> **REQUEST**:
Please rewrite these lines as a Markdown table with the columns "No." and "Line", numbering each row and skipping blank lines.

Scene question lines
______

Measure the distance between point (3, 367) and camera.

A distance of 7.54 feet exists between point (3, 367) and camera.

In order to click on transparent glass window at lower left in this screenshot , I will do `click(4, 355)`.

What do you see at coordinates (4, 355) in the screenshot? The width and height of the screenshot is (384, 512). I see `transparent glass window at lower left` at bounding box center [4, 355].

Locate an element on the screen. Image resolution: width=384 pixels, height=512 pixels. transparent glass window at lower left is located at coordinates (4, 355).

______

> **OUTPUT**:
| No. | Line |
|---|---|
| 1 | Measure the distance between point (3, 367) and camera. |
| 2 | A distance of 7.54 feet exists between point (3, 367) and camera. |
| 3 | In order to click on transparent glass window at lower left in this screenshot , I will do `click(4, 355)`. |
| 4 | What do you see at coordinates (4, 355) in the screenshot? The width and height of the screenshot is (384, 512). I see `transparent glass window at lower left` at bounding box center [4, 355]. |
| 5 | Locate an element on the screen. Image resolution: width=384 pixels, height=512 pixels. transparent glass window at lower left is located at coordinates (4, 355). |